* _Exercise requirements_
Search the data for the string "cyan" and copy each line in which it appears.

/---

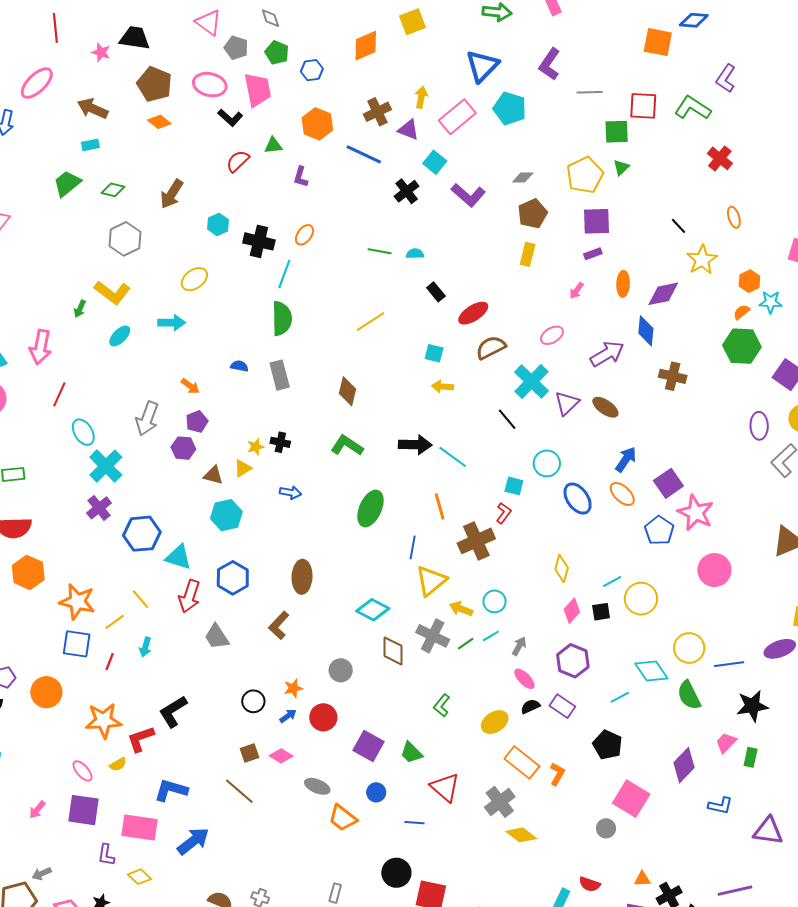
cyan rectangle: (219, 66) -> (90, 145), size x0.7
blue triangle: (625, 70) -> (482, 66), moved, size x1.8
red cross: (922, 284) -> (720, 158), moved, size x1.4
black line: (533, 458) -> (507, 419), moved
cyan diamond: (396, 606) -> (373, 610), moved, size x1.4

\---

* _Task response_
cyan rectangle: (219, 66) -> (90, 145), size x0.7
cyan diamond: (396, 606) -> (373, 610), moved, size x1.4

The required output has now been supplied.